- EXERCISE INSTRUCTIONS
Would you return the lines between the one holding "IC3 pin GND: ISO_C -> GND" and the one holding "SW1: switch (DC_IN, VS)", inclusive, and only those, exactly as they stand in the listing below?

MATERIAL SUPPLIED Start Marker

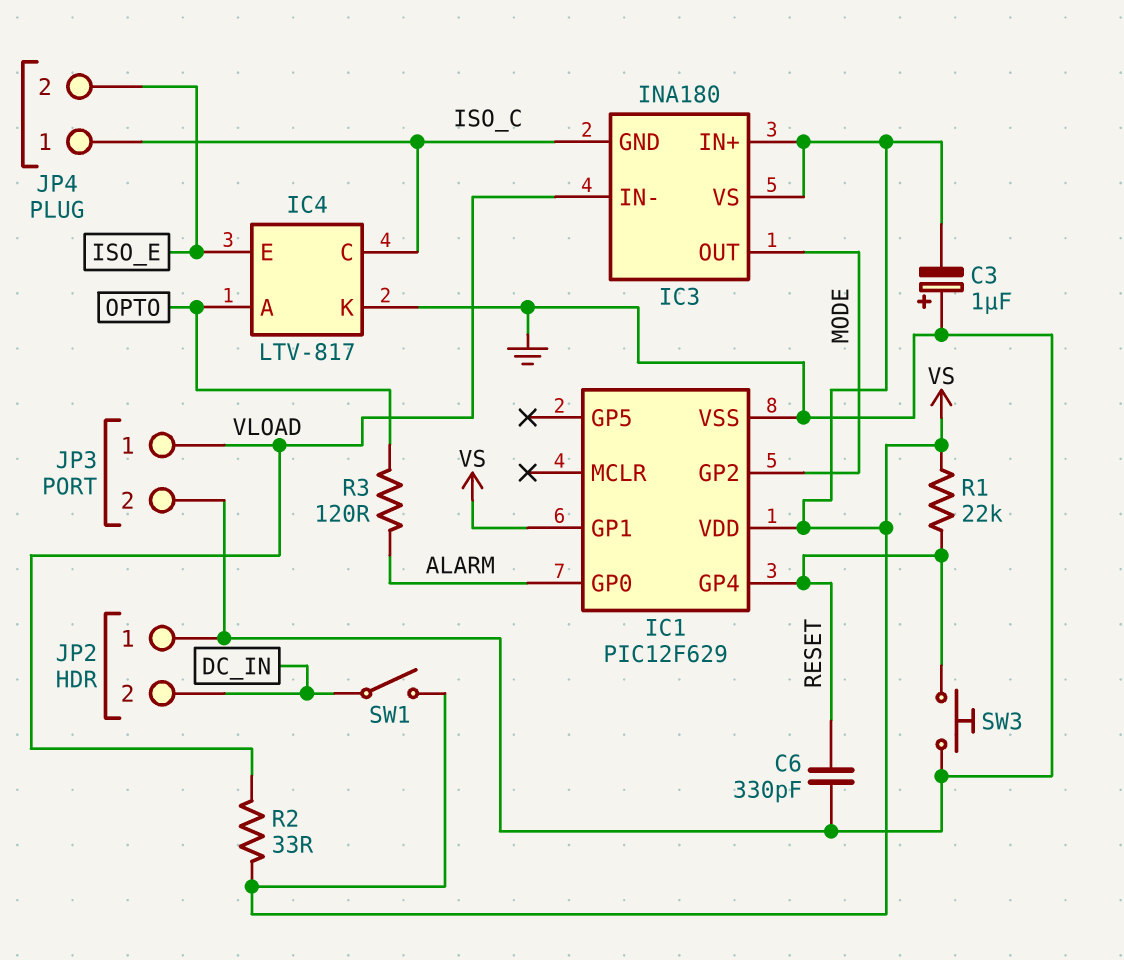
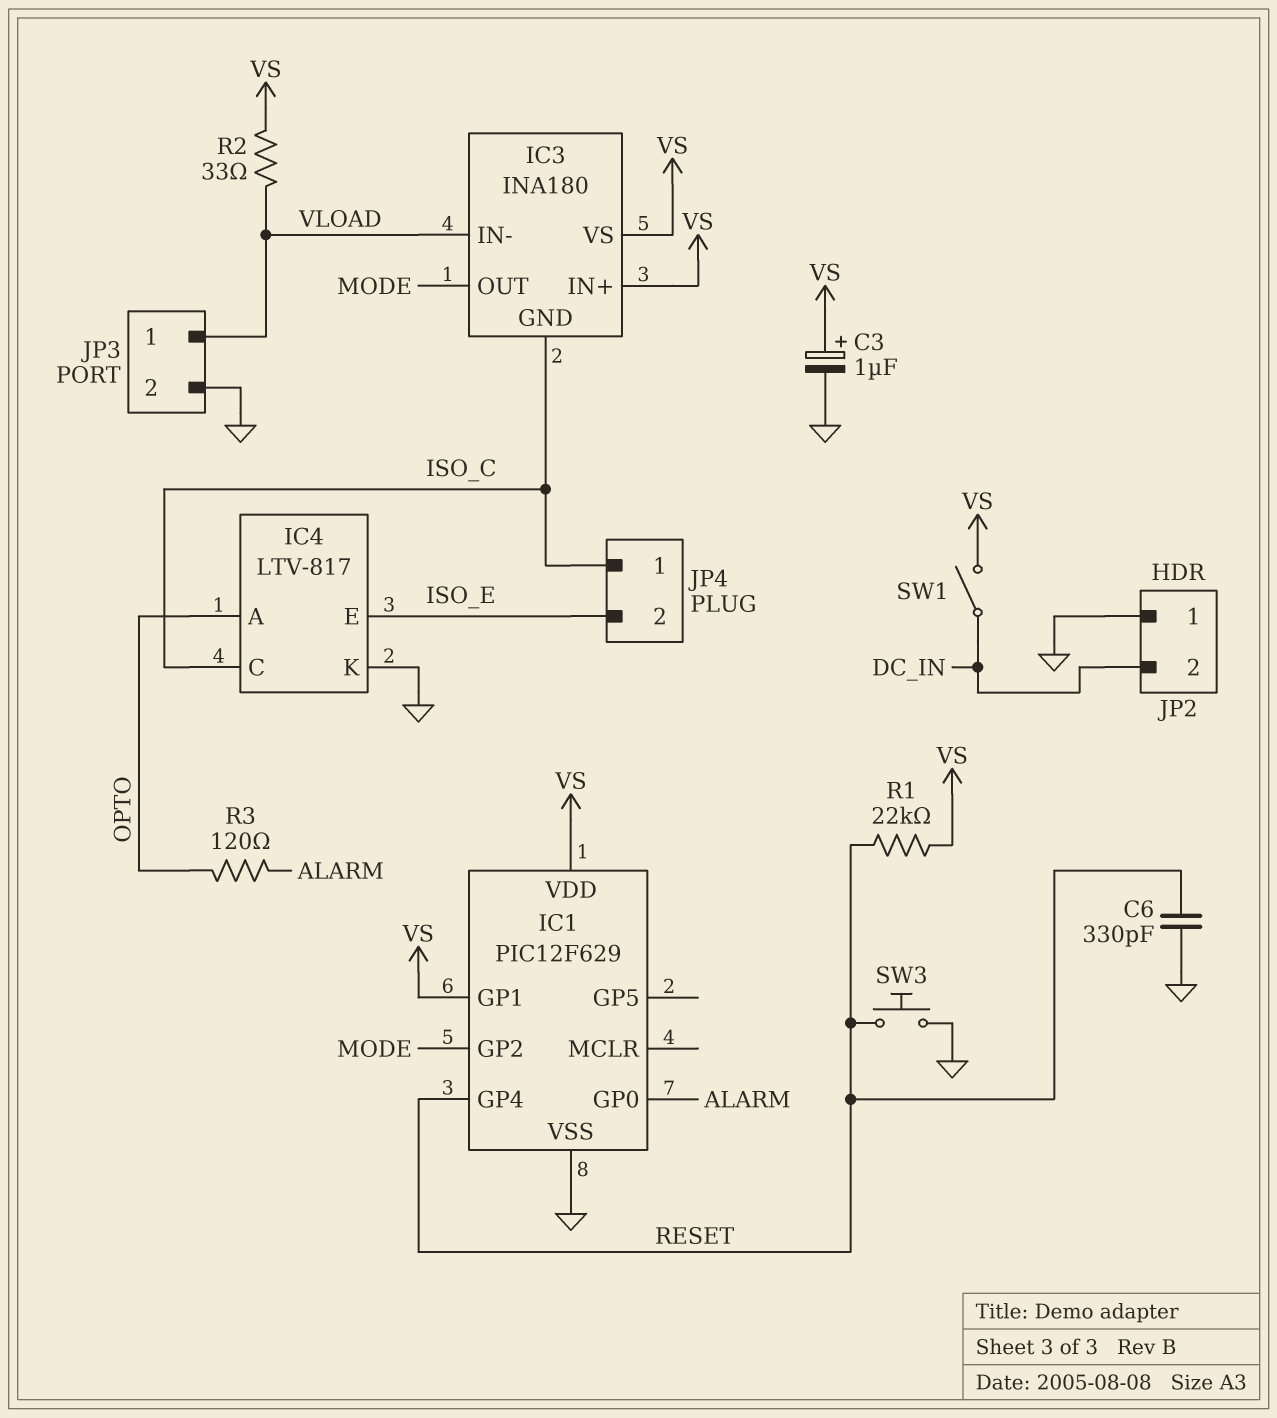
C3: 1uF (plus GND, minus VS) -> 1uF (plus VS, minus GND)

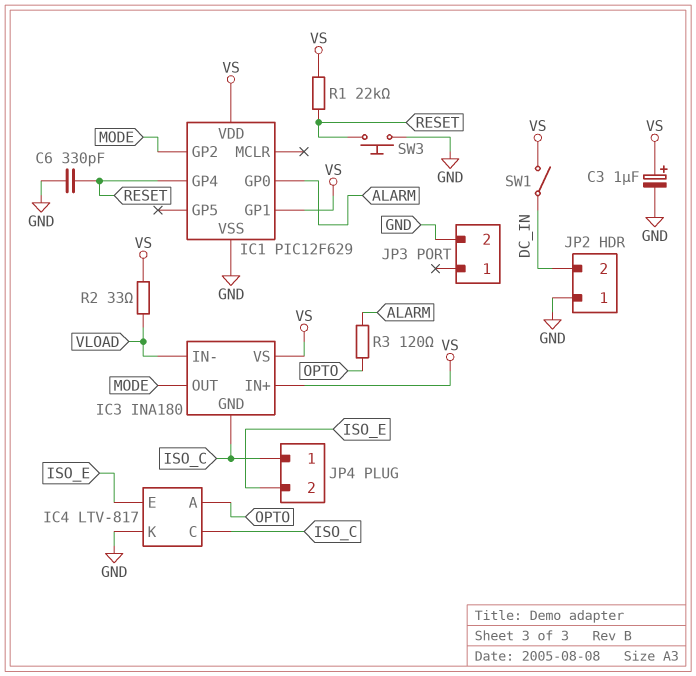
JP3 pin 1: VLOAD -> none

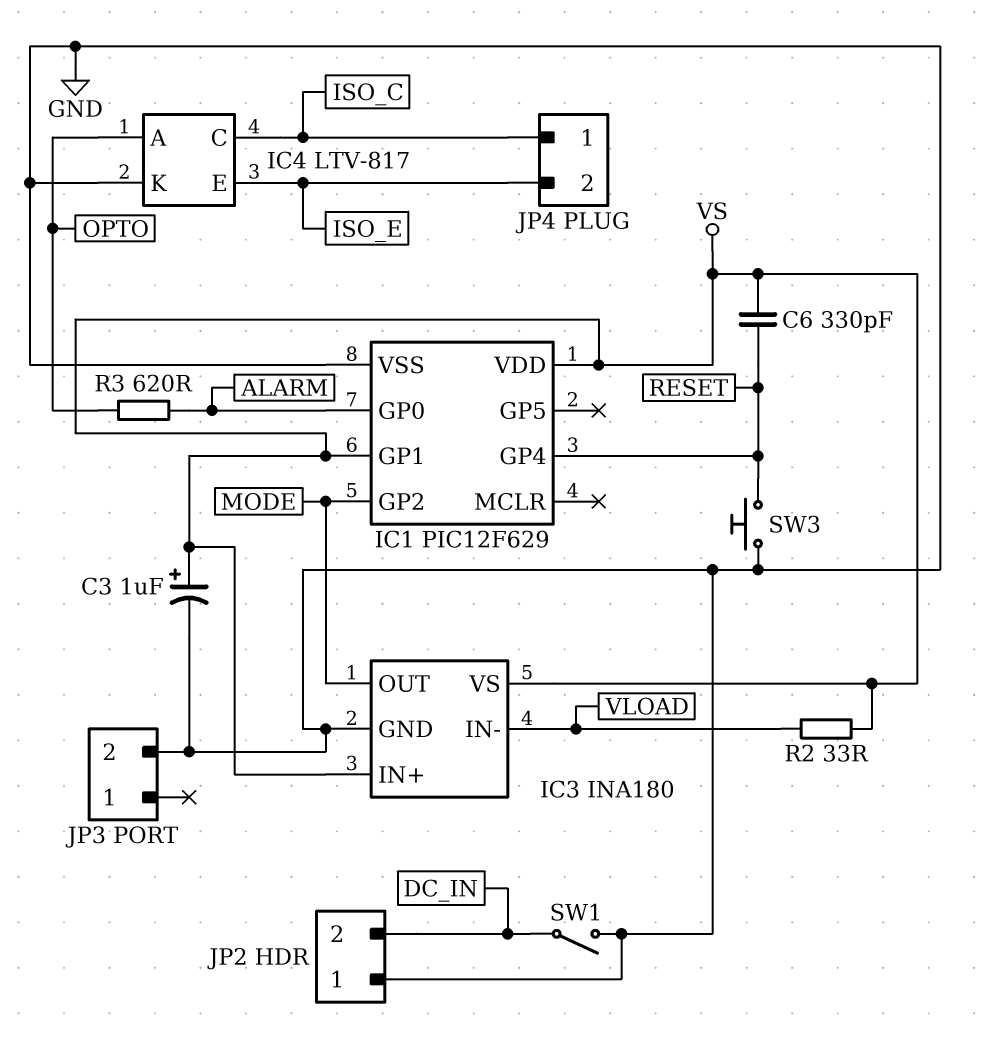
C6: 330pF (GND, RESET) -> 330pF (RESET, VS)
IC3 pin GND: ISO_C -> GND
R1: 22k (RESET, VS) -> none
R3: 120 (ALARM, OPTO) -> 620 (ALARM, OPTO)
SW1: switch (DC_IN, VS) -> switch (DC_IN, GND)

MATERIAL SUPPLIED End Marker
MATERIAL SUPPLIED Start Marker

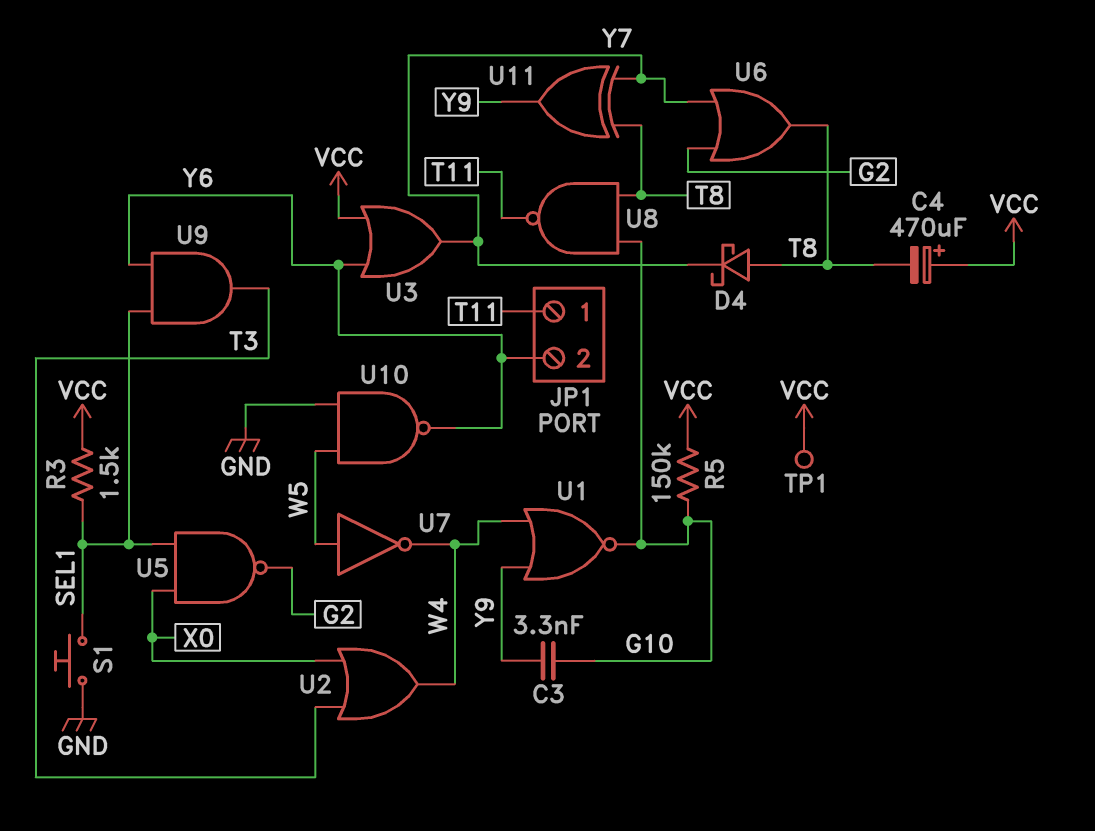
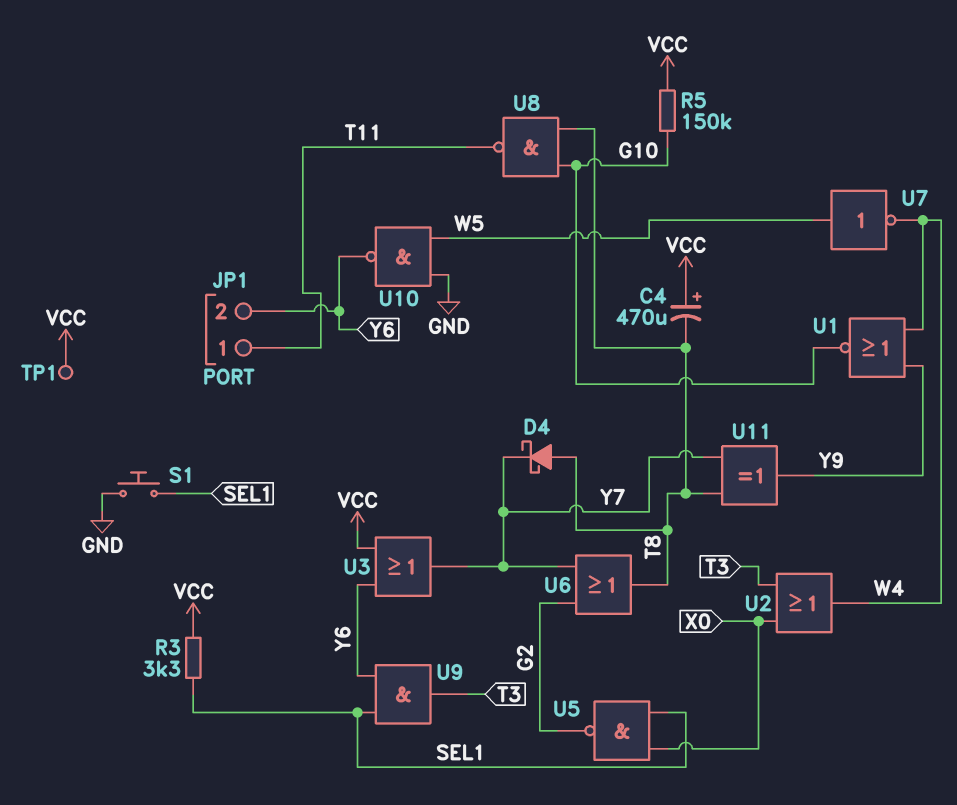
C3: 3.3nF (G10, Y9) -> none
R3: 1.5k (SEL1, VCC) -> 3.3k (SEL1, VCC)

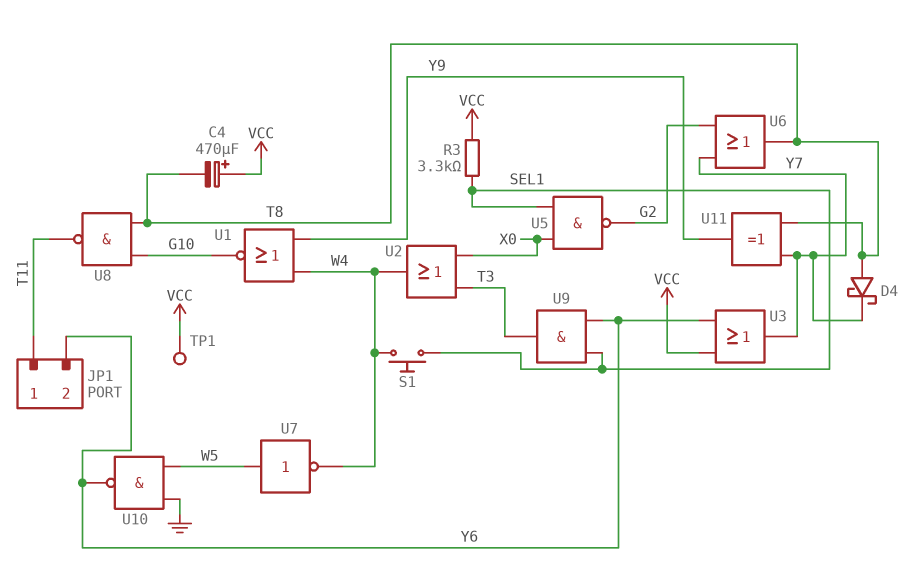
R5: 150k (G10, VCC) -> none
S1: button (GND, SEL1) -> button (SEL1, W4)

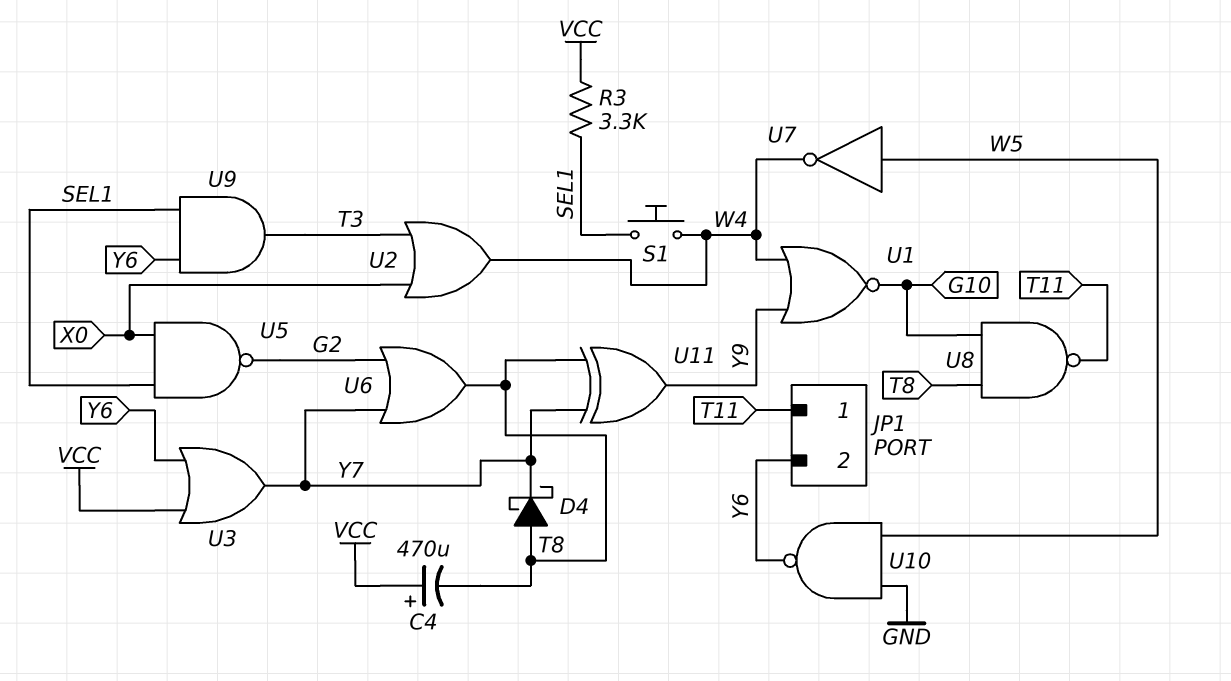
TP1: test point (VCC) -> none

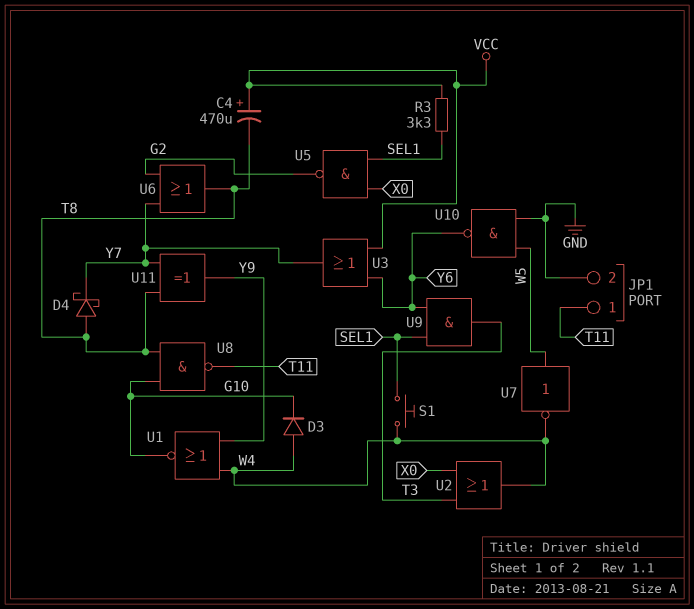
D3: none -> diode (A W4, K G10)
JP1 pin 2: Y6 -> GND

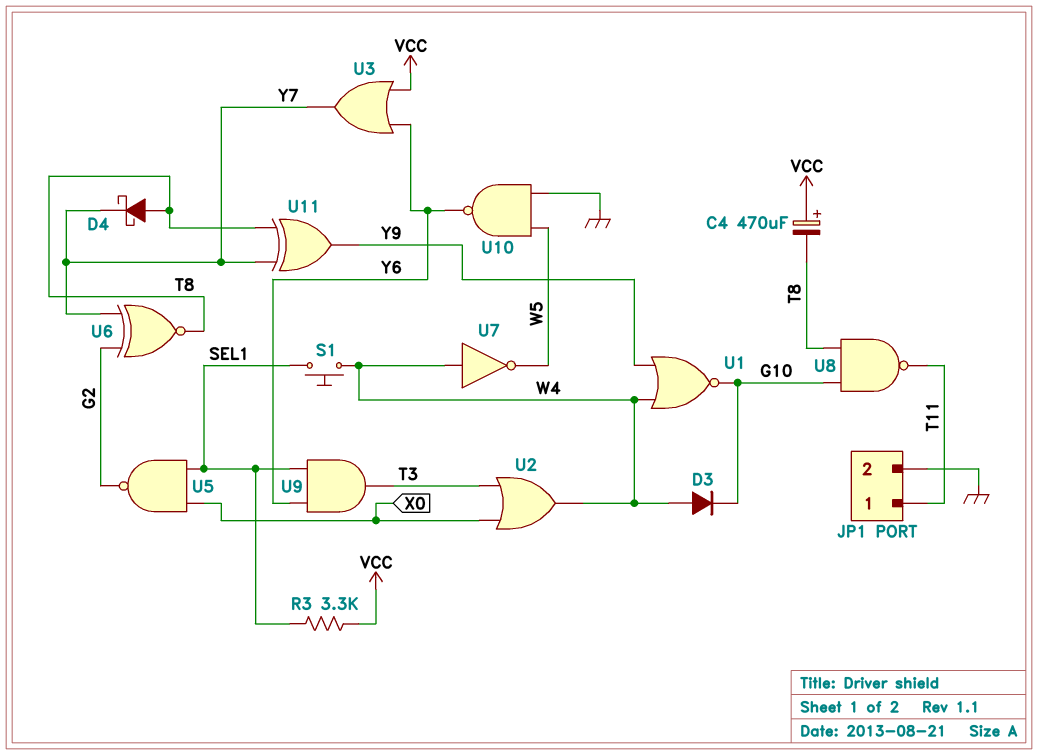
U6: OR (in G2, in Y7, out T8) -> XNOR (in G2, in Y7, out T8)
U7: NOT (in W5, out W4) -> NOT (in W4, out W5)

MATERIAL SUPPLIED End Marker

- TASK RESULT
IC3 pin GND: ISO_C -> GND
R1: 22k (RESET, VS) -> none
R3: 120 (ALARM, OPTO) -> 620 (ALARM, OPTO)
SW1: switch (DC_IN, VS) -> switch (DC_IN, GND)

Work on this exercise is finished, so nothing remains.